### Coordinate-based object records

============================================================

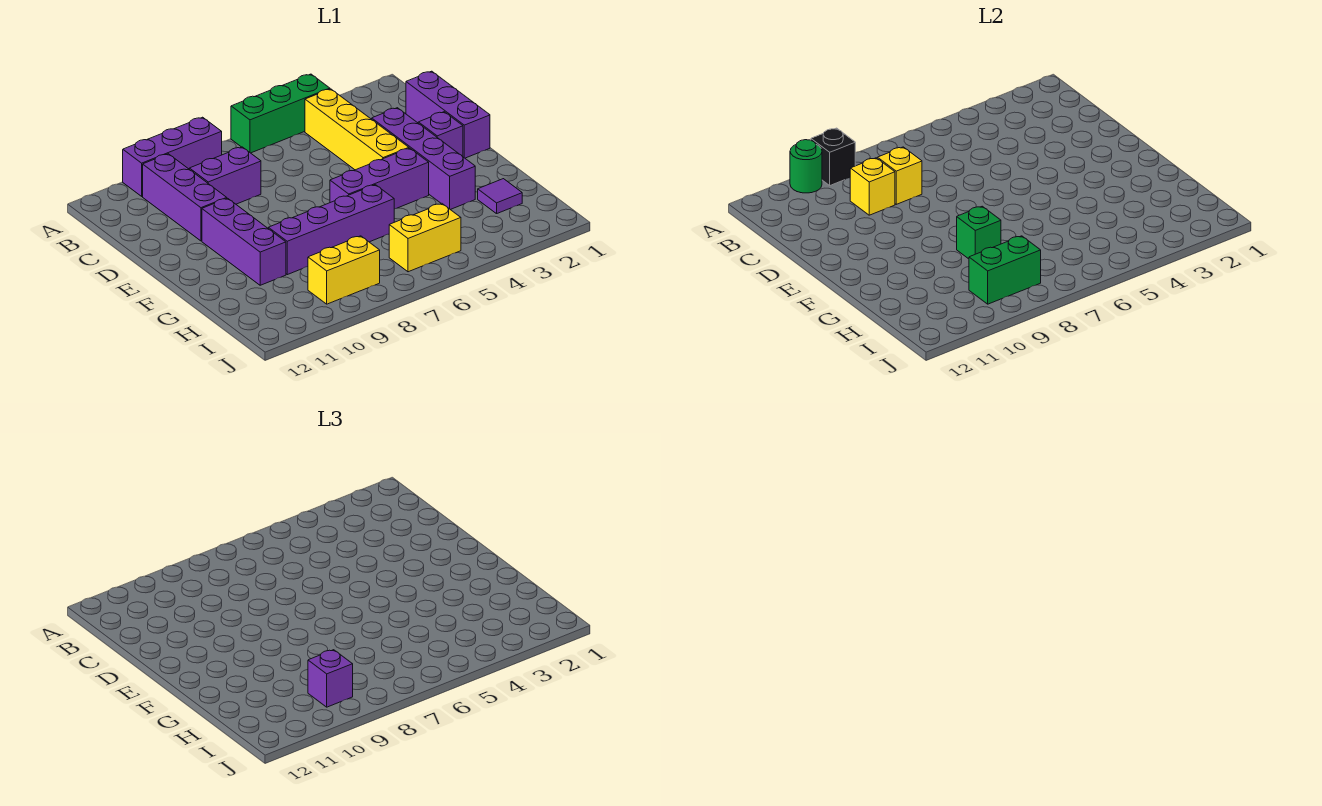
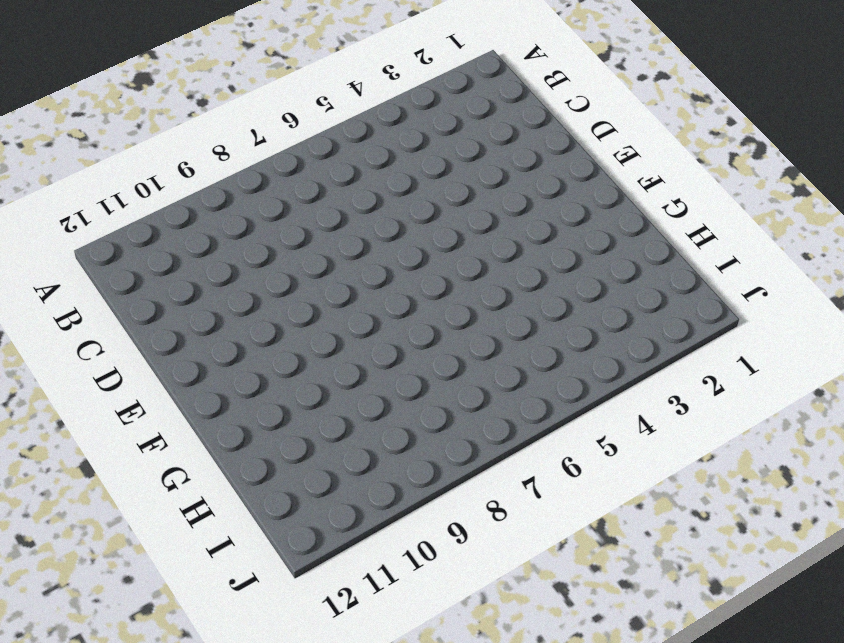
none -> green brick A4:A6 level 1
none -> purple brick A8:A10 level 1
none -> yellow brick B4:E4 level 1

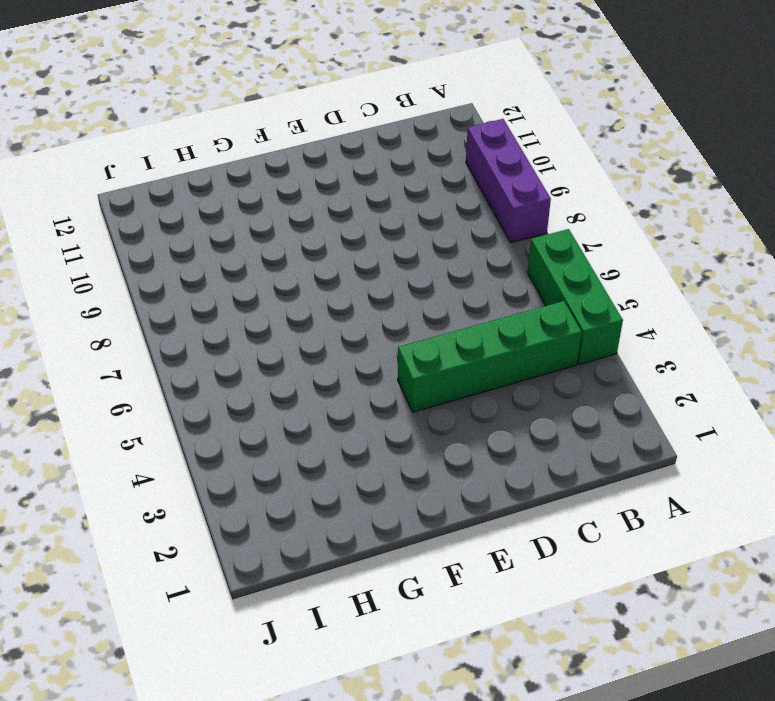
green brick B4:E4 level 1 -> yellow brick B4:E4 level 1
none -> purple brick B10:D10 level 1
none -> purple brick C1:E1 level 1
none -> purple brick C8:C9 level 1

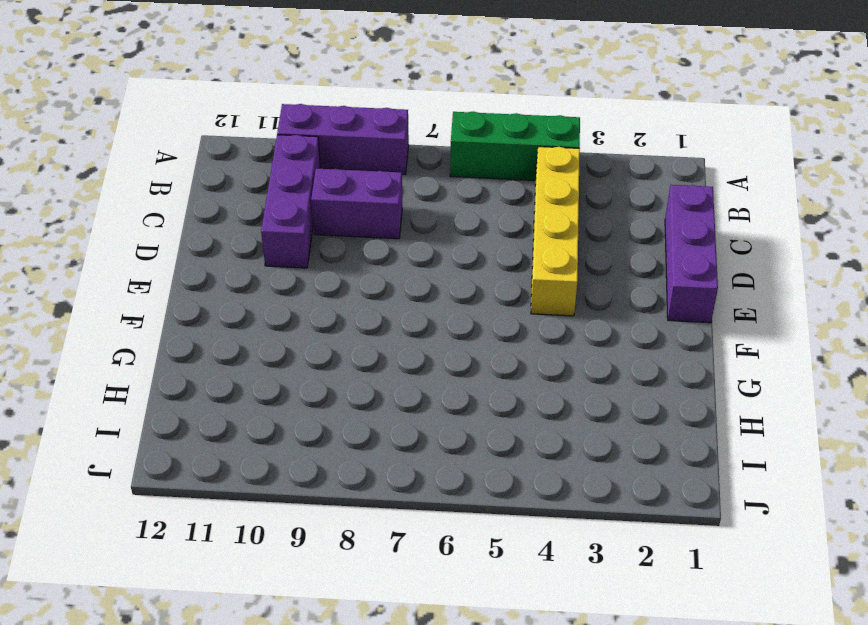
none -> purple brick D3:G3 level 1
none -> purple brick E2 level 1
none -> purple brick E10:G10 level 1

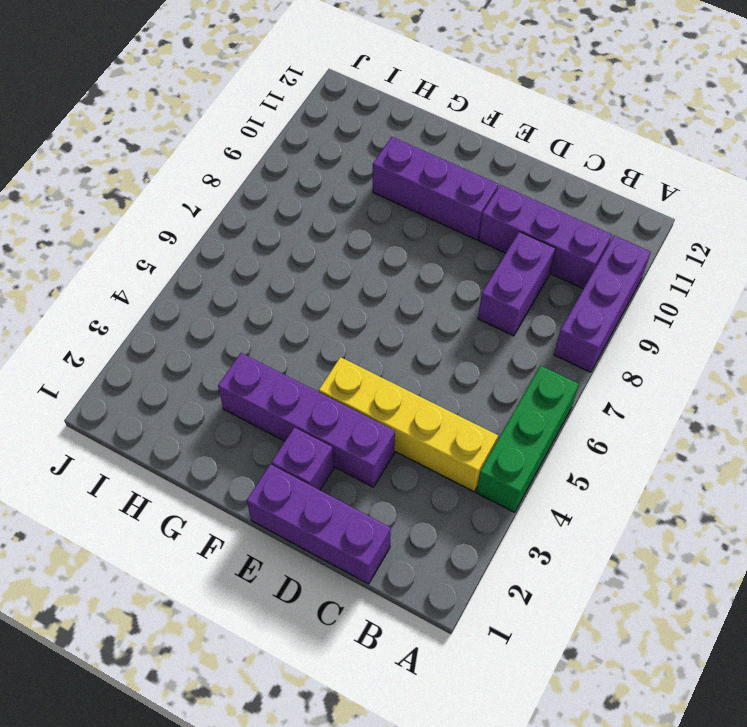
none -> purple brick F4:F6 level 1
none -> purple brick G6:G9 level 1
none -> purple tile H2 level 1

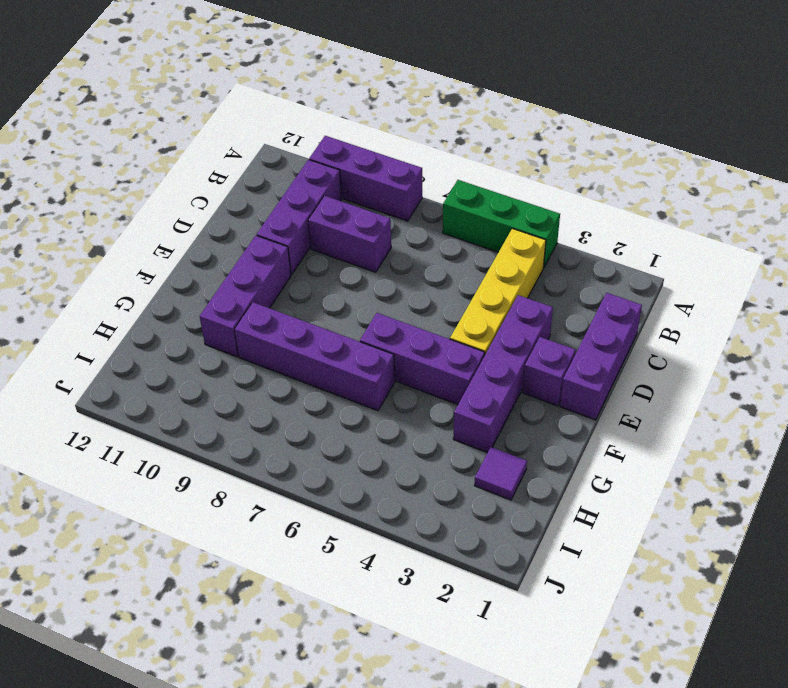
none -> yellow brick I5:I6 level 1
none -> yellow brick I8:I9 level 1
none -> black brick A9 level 2

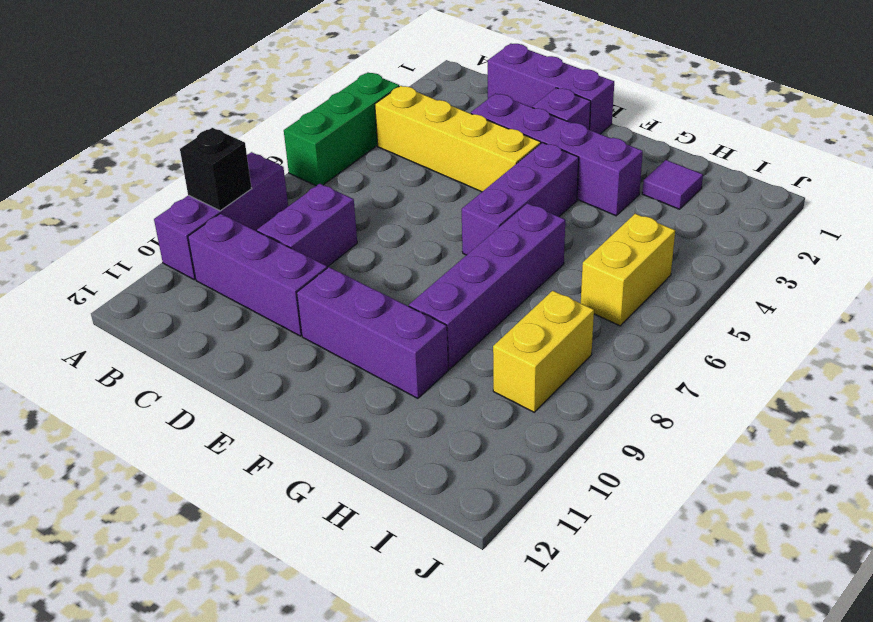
none -> green round brick A10 level 2
none -> yellow brick C8 level 2
none -> yellow brick C9 level 2

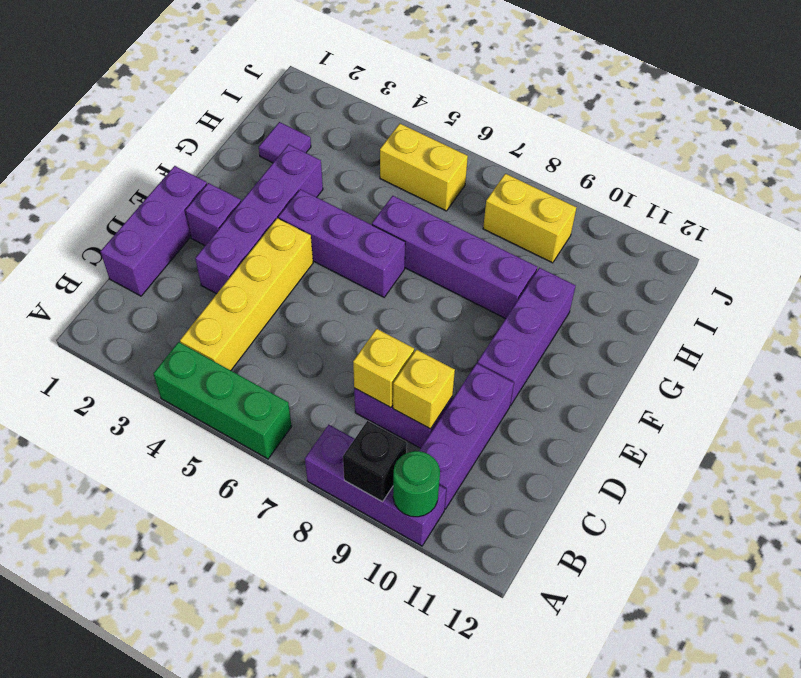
none -> green brick G8 level 2
none -> green brick I8:I9 level 2
none -> purple brick I9 level 3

============================================================

### What you have to do
Give every record back exactly as it reads, with no images.

### Written solution
none -> green brick A4:A6 level 1
none -> purple brick A8:A10 level 1
none -> yellow brick B4:E4 level 1

green brick B4:E4 level 1 -> yellow brick B4:E4 level 1
none -> purple brick B10:D10 level 1
none -> purple brick C1:E1 level 1
none -> purple brick C8:C9 level 1

none -> purple brick D3:G3 level 1
none -> purple brick E2 level 1
none -> purple brick E10:G10 level 1

none -> purple brick F4:F6 level 1
none -> purple brick G6:G9 level 1
none -> purple tile H2 level 1

none -> yellow brick I5:I6 level 1
none -> yellow brick I8:I9 level 1
none -> black brick A9 level 2

none -> green round brick A10 level 2
none -> yellow brick C8 level 2
none -> yellow brick C9 level 2

none -> green brick G8 level 2
none -> green brick I8:I9 level 2
none -> purple brick I9 level 3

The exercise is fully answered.